Line for line, return the data exactly, omitting all pictures.
::: Data segment
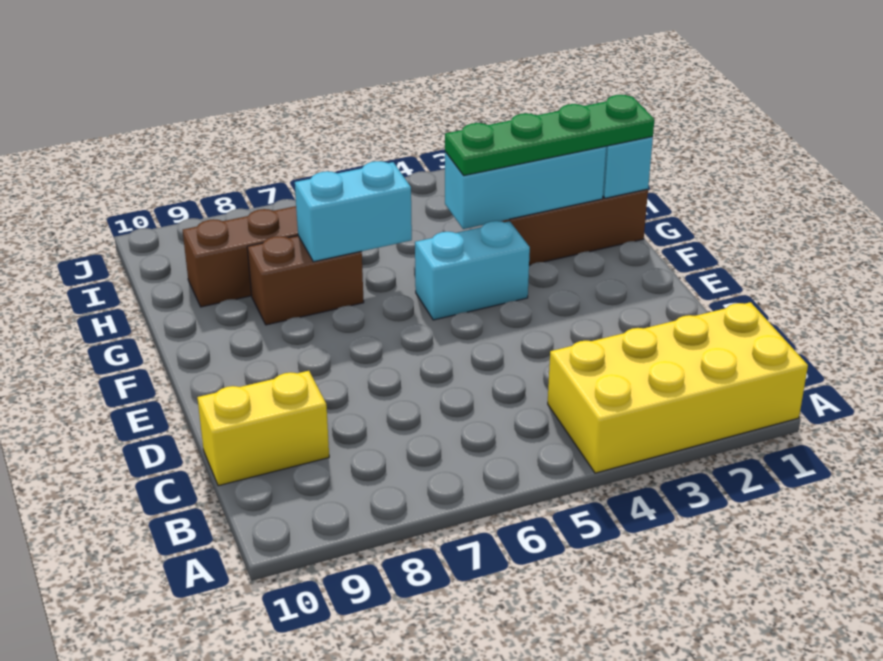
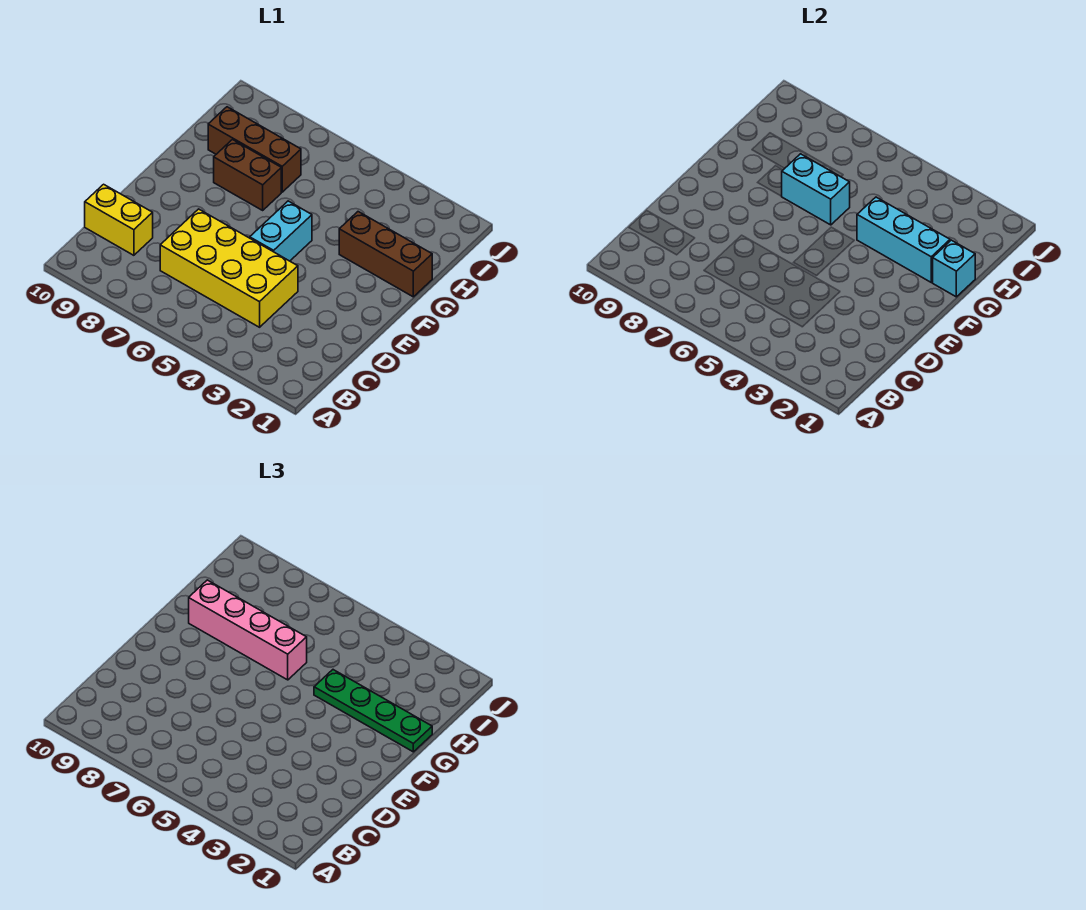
yellow brick A1:B4 level 1 -> yellow brick C4:D7 level 1
cyan brick F4:F5 level 1 -> cyan brick E5:F5 level 1
none -> pink brick G6:G9 level 3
::::::
**Answer:**
yellow brick A1:B4 level 1 -> yellow brick C4:D7 level 1
cyan brick F4:F5 level 1 -> cyan brick E5:F5 level 1
none -> pink brick G6:G9 level 3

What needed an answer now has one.